Whenever a picture appears, omit it, and set down everything else in the records exactly.

[Start of section]

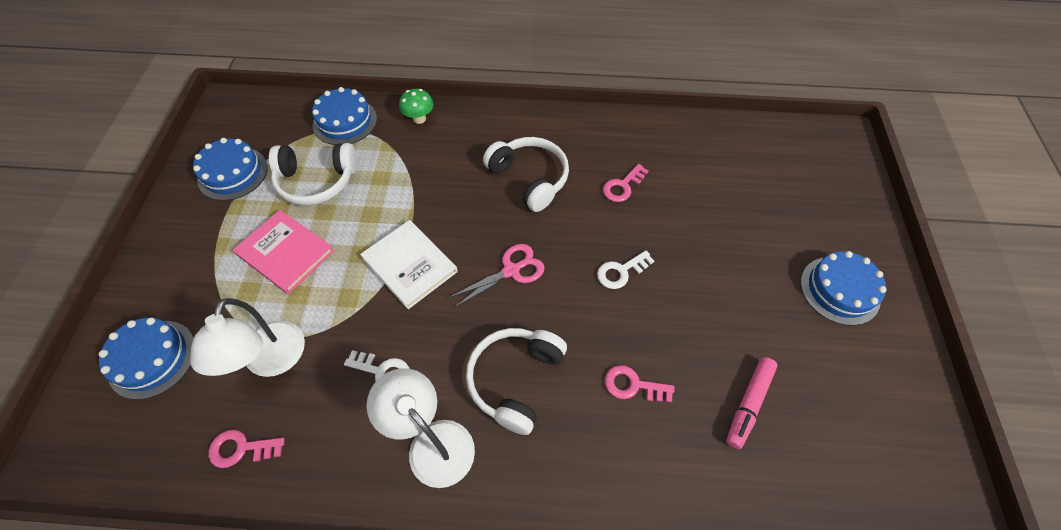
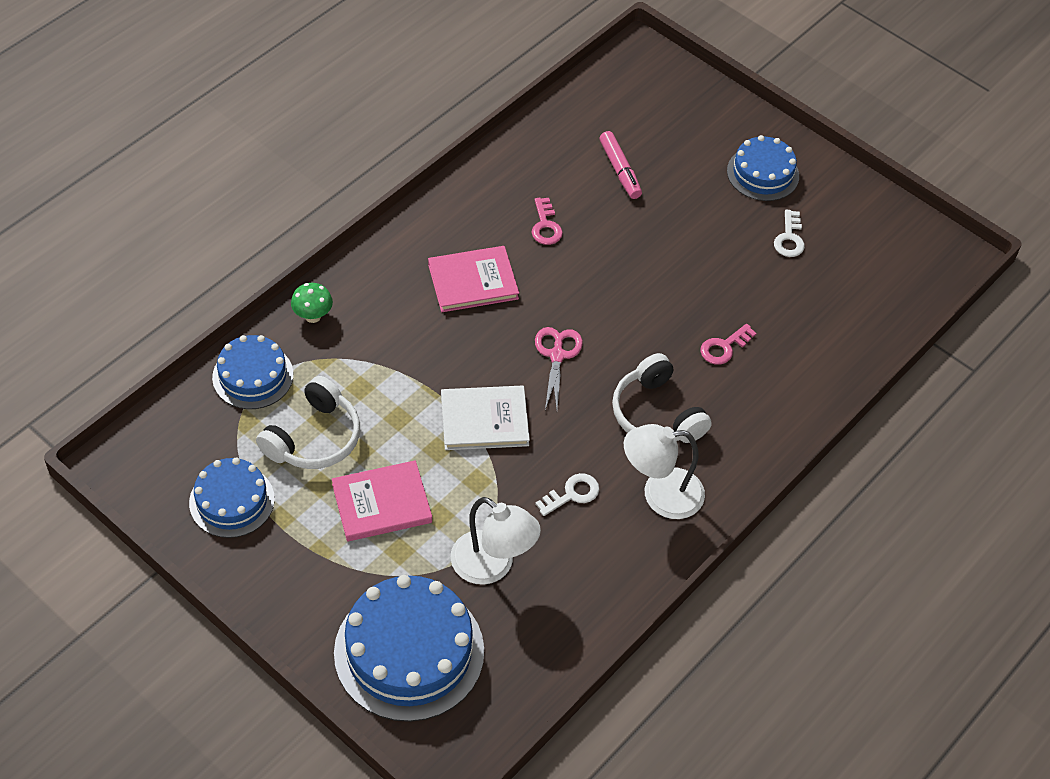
camera: 55 degrees left, 5 degrees down
blue cake [99,318,194,400] -> blue cake [334,575,484,722], size x1.68
pink key [209,430,285,468] -> none
white headphones [483,137,569,212] -> pink book [428,246,519,312]
white key [597,251,654,289] -> white key moved to [774,210,805,257]
pink marker [726,357,778,449] -> pink marker moved to [599,131,642,199]

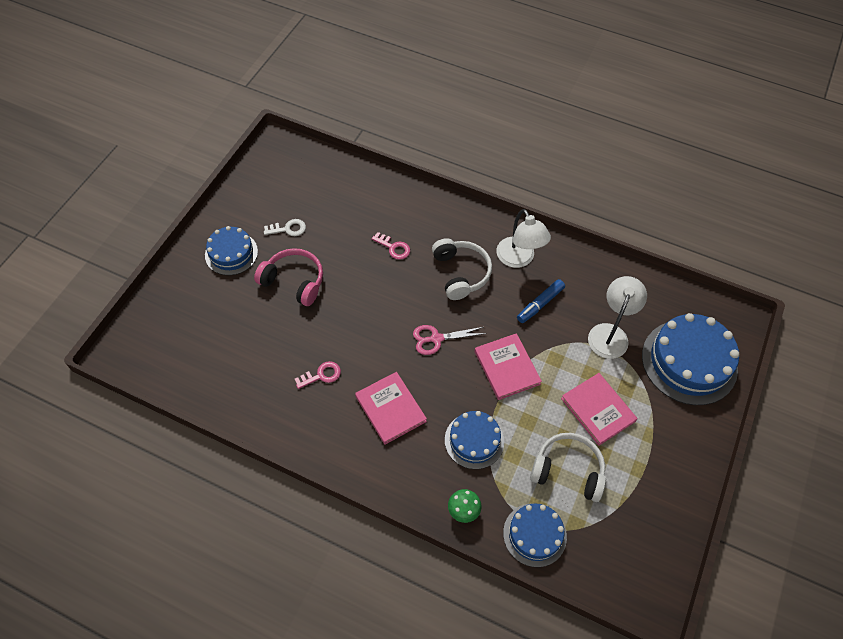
camera: 105 degrees left, 5 degrees up
blue cake [189,457,275,538] -> blue cake moved to [445,411,504,469]
white book [441,386,530,450] -> pink book [474,333,542,400]
white key [535,473,600,516] -> blue marker [517,279,565,323]
pink marker [599,131,642,199] -> none
white headphones [612,353,712,443] -> white headphones turned 60 degrees counterclockwise [432,238,492,300]
none -> pink headphones [254,248,323,306]

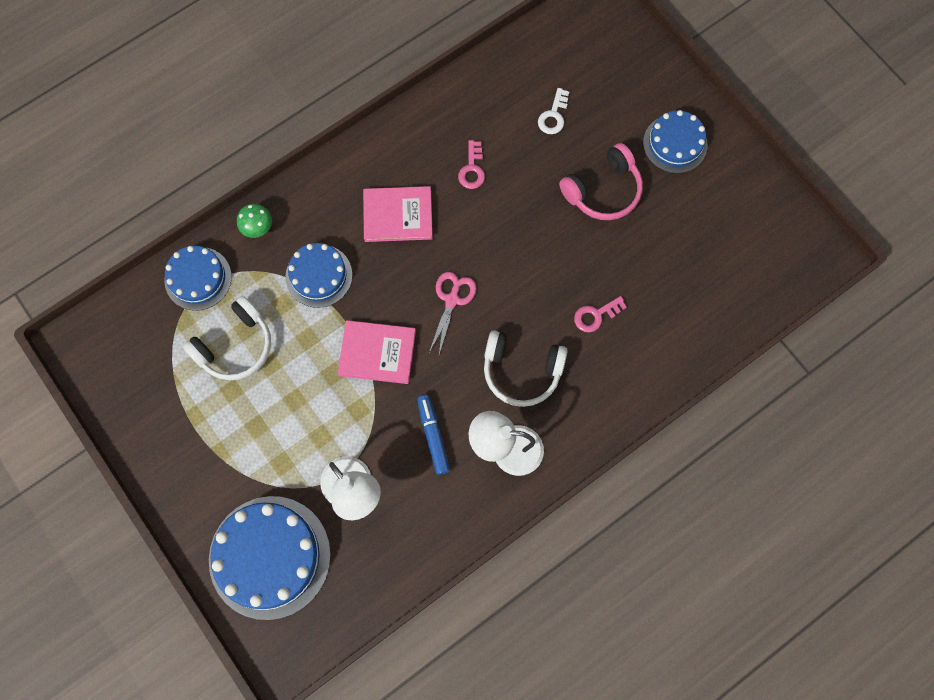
camera: 120 degrees right, 15 degrees up
white key [264,219,306,236] -> white key moved to [538,88,569,134]
pink book [561,373,638,446] -> none

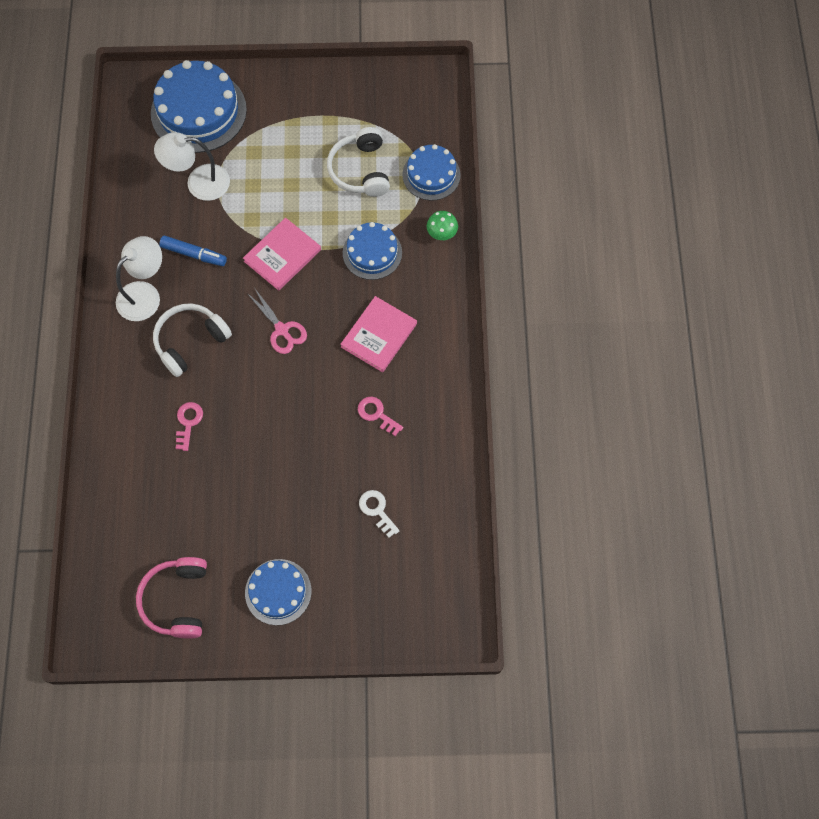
camera: 125 degrees right, 5 degrees down
pink headphones [559,143,643,220] -> pink headphones moved to [136,557,207,639]

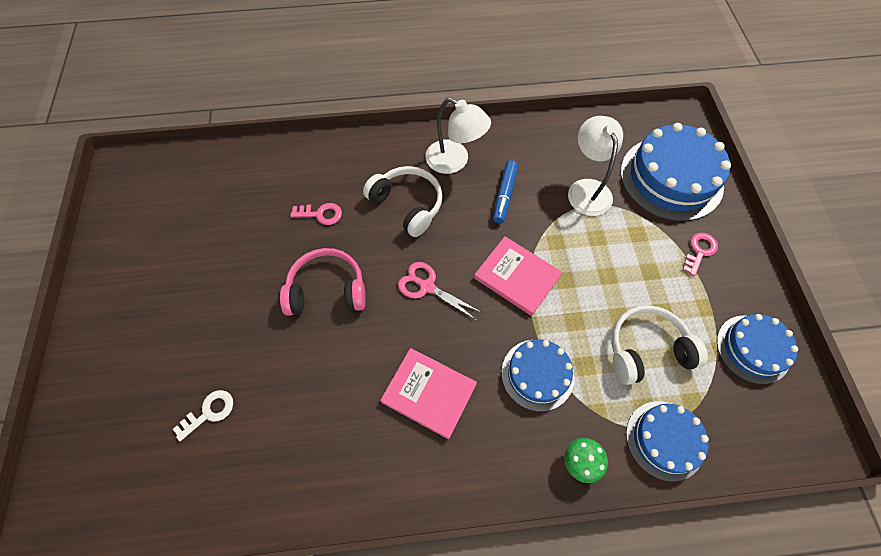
camera: 85 degrees right, 5 degrees down
pink headphones [136,557,207,639] -> pink headphones moved to [280,248,366,316]
blue cake [245,559,312,625] -> blue cake moved to [717,314,798,384]
pink scissors [247,289,307,354] -> pink scissors turned 75 degrees clockwise [398,262,481,320]
pink key [358,397,403,436] -> pink key moved to [682,233,718,276]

[End of section]

# Reply:
camera: 55 degrees left, 5 degrees down
blue cake [99,318,194,400] -> blue cake [334,575,484,722], size x1.68
pink key [209,430,285,468] -> none
white headphones [483,137,569,212] -> pink book [428,246,519,312]
white key [597,251,654,289] -> white key moved to [774,210,805,257]
pink marker [726,357,778,449] -> pink marker moved to [599,131,642,199]

camera: 105 degrees left, 5 degrees up
blue cake [189,457,275,538] -> blue cake moved to [445,411,504,469]
white book [441,386,530,450] -> pink book [474,333,542,400]
white key [535,473,600,516] -> blue marker [517,279,565,323]
pink marker [599,131,642,199] -> none
white headphones [612,353,712,443] -> white headphones turned 60 degrees counterclockwise [432,238,492,300]
none -> pink headphones [254,248,323,306]

camera: 120 degrees right, 15 degrees up
white key [264,219,306,236] -> white key moved to [538,88,569,134]
pink book [561,373,638,446] -> none

camera: 125 degrees right, 5 degrees down
pink headphones [559,143,643,220] -> pink headphones moved to [136,557,207,639]

camera: 85 degrees right, 5 degrees down
pink headphones [136,557,207,639] -> pink headphones moved to [280,248,366,316]
blue cake [245,559,312,625] -> blue cake moved to [717,314,798,384]
pink scissors [247,289,307,354] -> pink scissors turned 75 degrees clockwise [398,262,481,320]
pink key [358,397,403,436] -> pink key moved to [682,233,718,276]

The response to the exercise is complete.